### [Work order]
All of the entries below are to be retyped exactly.

### [Entries supplied]
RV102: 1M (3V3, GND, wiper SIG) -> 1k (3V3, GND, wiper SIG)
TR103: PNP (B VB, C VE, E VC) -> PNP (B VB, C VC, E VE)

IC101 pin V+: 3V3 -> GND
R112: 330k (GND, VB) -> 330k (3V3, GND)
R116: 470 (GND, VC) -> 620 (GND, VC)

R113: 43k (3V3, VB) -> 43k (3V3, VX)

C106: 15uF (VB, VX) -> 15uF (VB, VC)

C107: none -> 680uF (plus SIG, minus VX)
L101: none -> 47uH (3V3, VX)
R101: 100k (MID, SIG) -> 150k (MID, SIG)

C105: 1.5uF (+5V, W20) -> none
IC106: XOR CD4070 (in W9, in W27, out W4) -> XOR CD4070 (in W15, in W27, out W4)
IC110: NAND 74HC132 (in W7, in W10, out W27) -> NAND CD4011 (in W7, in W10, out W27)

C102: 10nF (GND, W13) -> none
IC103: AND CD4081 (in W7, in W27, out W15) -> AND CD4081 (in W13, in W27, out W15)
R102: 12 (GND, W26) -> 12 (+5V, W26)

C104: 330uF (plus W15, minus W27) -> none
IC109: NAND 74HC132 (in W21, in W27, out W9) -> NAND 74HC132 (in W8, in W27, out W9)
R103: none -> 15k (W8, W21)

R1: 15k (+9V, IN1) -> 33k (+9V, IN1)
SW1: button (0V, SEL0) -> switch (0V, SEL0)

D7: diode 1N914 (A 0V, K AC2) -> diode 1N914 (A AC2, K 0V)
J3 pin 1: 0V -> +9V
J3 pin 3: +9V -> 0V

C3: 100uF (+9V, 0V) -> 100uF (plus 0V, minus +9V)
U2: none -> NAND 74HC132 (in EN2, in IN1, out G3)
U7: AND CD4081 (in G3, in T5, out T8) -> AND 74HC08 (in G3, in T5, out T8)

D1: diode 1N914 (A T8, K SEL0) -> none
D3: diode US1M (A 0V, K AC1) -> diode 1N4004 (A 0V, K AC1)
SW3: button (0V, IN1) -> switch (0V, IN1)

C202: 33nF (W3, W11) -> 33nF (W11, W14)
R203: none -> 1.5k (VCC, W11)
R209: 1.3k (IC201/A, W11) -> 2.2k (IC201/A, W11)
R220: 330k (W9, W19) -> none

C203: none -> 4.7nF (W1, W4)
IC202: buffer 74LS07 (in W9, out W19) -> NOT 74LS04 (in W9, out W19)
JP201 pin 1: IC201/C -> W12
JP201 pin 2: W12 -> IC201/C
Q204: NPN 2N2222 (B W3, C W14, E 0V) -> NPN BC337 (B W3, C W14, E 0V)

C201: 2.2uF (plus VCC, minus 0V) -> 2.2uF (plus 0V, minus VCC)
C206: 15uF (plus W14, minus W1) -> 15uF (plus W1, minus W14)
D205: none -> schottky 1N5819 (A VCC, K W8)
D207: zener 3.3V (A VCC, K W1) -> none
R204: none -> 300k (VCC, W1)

### [Result of the task]
RV102: 1M (3V3, GND, wiper SIG) -> 1k (3V3, GND, wiper SIG)
TR103: PNP (B VB, C VE, E VC) -> PNP (B VB, C VC, E VE)

IC101 pin V+: 3V3 -> GND
R112: 330k (GND, VB) -> 330k (3V3, GND)
R116: 470 (GND, VC) -> 620 (GND, VC)

R113: 43k (3V3, VB) -> 43k (3V3, VX)

C106: 15uF (VB, VX) -> 15uF (VB, VC)

C107: none -> 680uF (plus SIG, minus VX)
L101: none -> 47uH (3V3, VX)
R101: 100k (MID, SIG) -> 150k (MID, SIG)

C105: 1.5uF (+5V, W20) -> none
IC106: XOR CD4070 (in W9, in W27, out W4) -> XOR CD4070 (in W15, in W27, out W4)
IC110: NAND 74HC132 (in W7, in W10, out W27) -> NAND CD4011 (in W7, in W10, out W27)

C102: 10nF (GND, W13) -> none
IC103: AND CD4081 (in W7, in W27, out W15) -> AND CD4081 (in W13, in W27, out W15)
R102: 12 (GND, W26) -> 12 (+5V, W26)

C104: 330uF (plus W15, minus W27) -> none
IC109: NAND 74HC132 (in W21, in W27, out W9) -> NAND 74HC132 (in W8, in W27, out W9)
R103: none -> 15k (W8, W21)

R1: 15k (+9V, IN1) -> 33k (+9V, IN1)
SW1: button (0V, SEL0) -> switch (0V, SEL0)

D7: diode 1N914 (A 0V, K AC2) -> diode 1N914 (A AC2, K 0V)
J3 pin 1: 0V -> +9V
J3 pin 3: +9V -> 0V

C3: 100uF (+9V, 0V) -> 100uF (plus 0V, minus +9V)
U2: none -> NAND 74HC132 (in EN2, in IN1, out G3)
U7: AND CD4081 (in G3, in T5, out T8) -> AND 74HC08 (in G3, in T5, out T8)

D1: diode 1N914 (A T8, K SEL0) -> none
D3: diode US1M (A 0V, K AC1) -> diode 1N4004 (A 0V, K AC1)
SW3: button (0V, IN1) -> switch (0V, IN1)

C202: 33nF (W3, W11) -> 33nF (W11, W14)
R203: none -> 1.5k (VCC, W11)
R209: 1.3k (IC201/A, W11) -> 2.2k (IC201/A, W11)
R220: 330k (W9, W19) -> none

C203: none -> 4.7nF (W1, W4)
IC202: buffer 74LS07 (in W9, out W19) -> NOT 74LS04 (in W9, out W19)
JP201 pin 1: IC201/C -> W12
JP201 pin 2: W12 -> IC201/C
Q204: NPN 2N2222 (B W3, C W14, E 0V) -> NPN BC337 (B W3, C W14, E 0V)

C201: 2.2uF (plus VCC, minus 0V) -> 2.2uF (plus 0V, minus VCC)
C206: 15uF (plus W14, minus W1) -> 15uF (plus W1, minus W14)
D205: none -> schottky 1N5819 (A VCC, K W8)
D207: zener 3.3V (A VCC, K W1) -> none
R204: none -> 300k (VCC, W1)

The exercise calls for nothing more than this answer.